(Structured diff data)
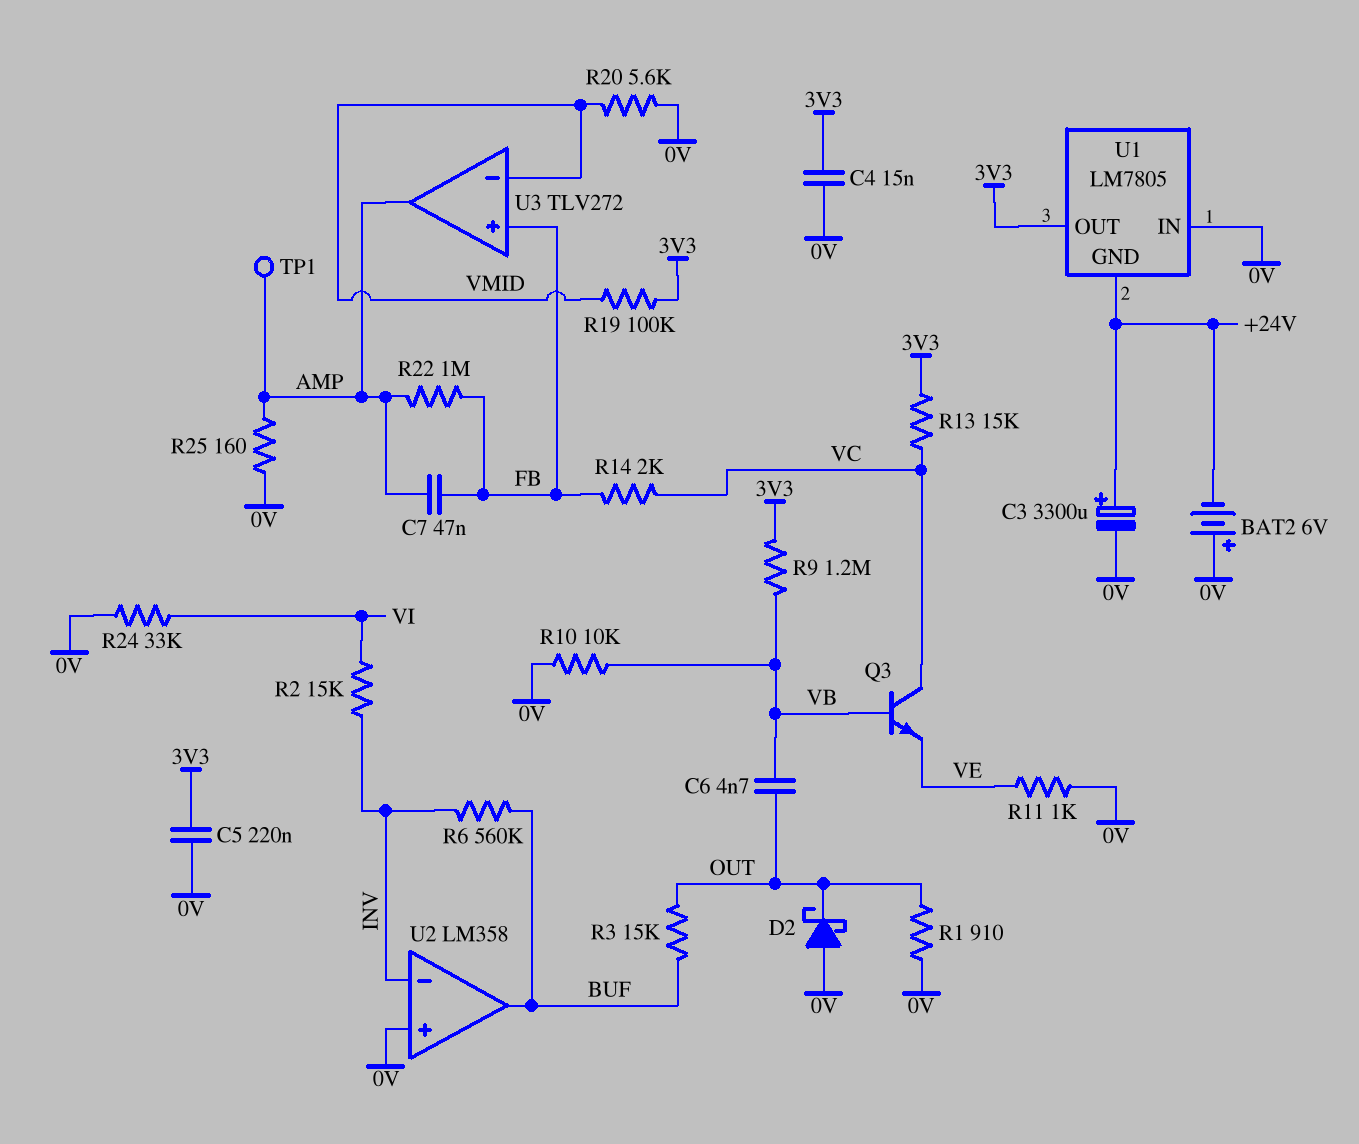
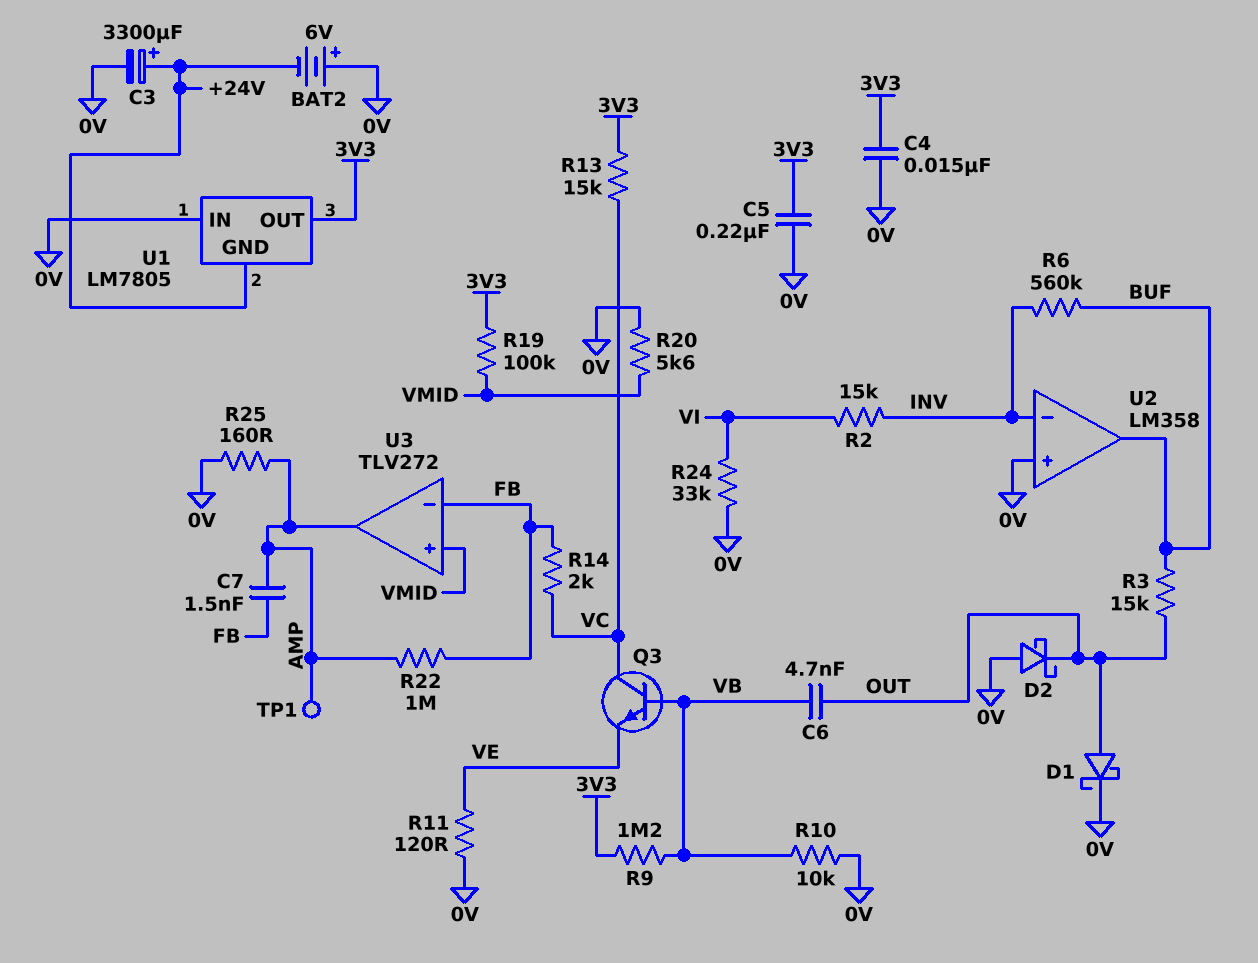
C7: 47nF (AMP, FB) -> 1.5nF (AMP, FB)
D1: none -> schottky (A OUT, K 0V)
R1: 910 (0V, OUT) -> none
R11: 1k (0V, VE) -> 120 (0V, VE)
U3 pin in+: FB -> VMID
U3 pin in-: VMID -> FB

# [EXERCISE]
Only the lines from the one with "R11: 1k (0V, VE) -> 120 (0V, VE)" through the end of the data belong in the answer, each reproduced exactly.

# [OUTPUT BELOW]
R11: 1k (0V, VE) -> 120 (0V, VE)
U3 pin in+: FB -> VMID
U3 pin in-: VMID -> FB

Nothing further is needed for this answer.